• [Exercise objective]
In the entries below, identify every line with the string "glue" and copy it.

• [Study material]
════════
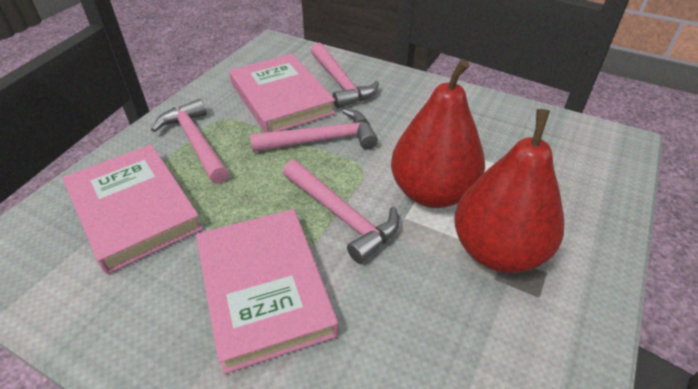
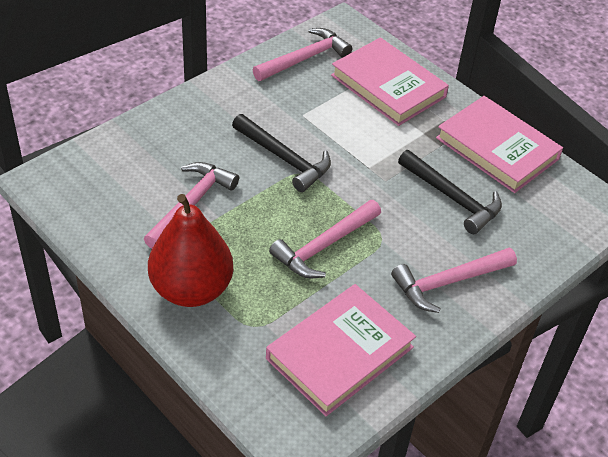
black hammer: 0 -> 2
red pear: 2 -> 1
════════
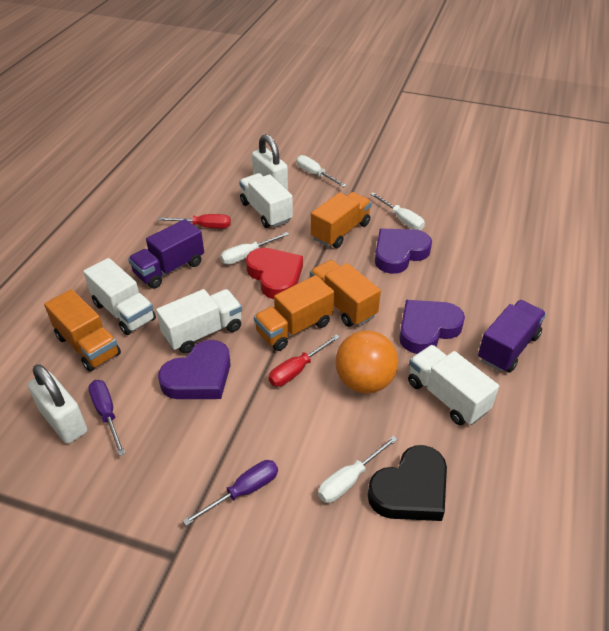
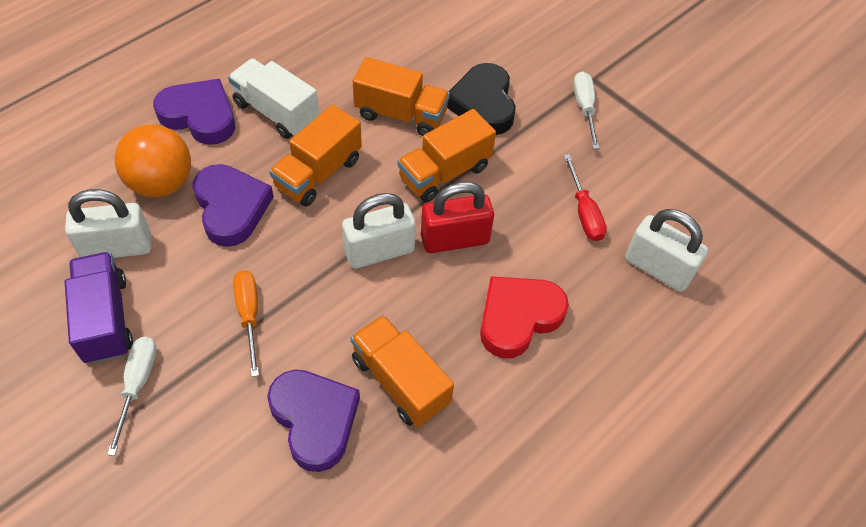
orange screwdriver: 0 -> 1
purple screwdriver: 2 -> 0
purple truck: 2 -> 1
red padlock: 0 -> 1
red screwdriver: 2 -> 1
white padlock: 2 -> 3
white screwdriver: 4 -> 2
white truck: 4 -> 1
════════
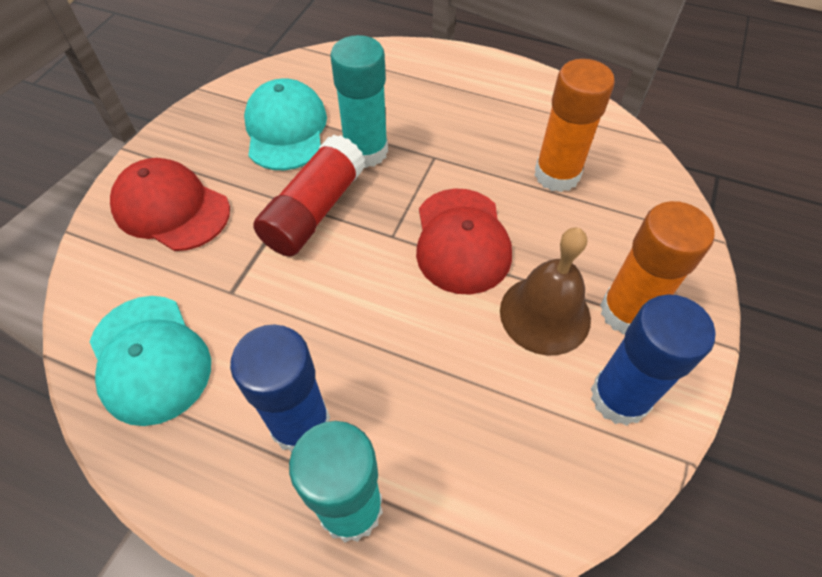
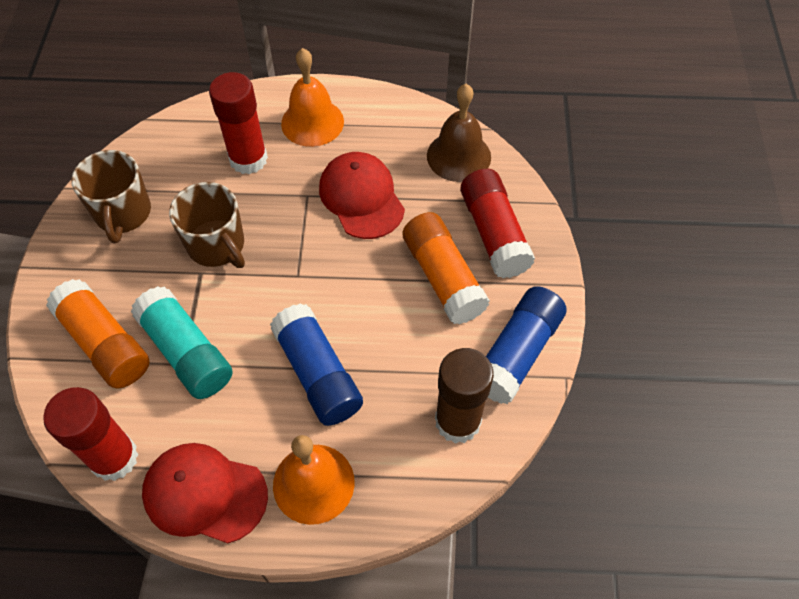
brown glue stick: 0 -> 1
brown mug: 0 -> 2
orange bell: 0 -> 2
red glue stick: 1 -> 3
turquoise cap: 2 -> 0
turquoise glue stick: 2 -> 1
════════
• [Written answer]
brown glue stick: 0 -> 1
red glue stick: 1 -> 3
turquoise glue stick: 2 -> 1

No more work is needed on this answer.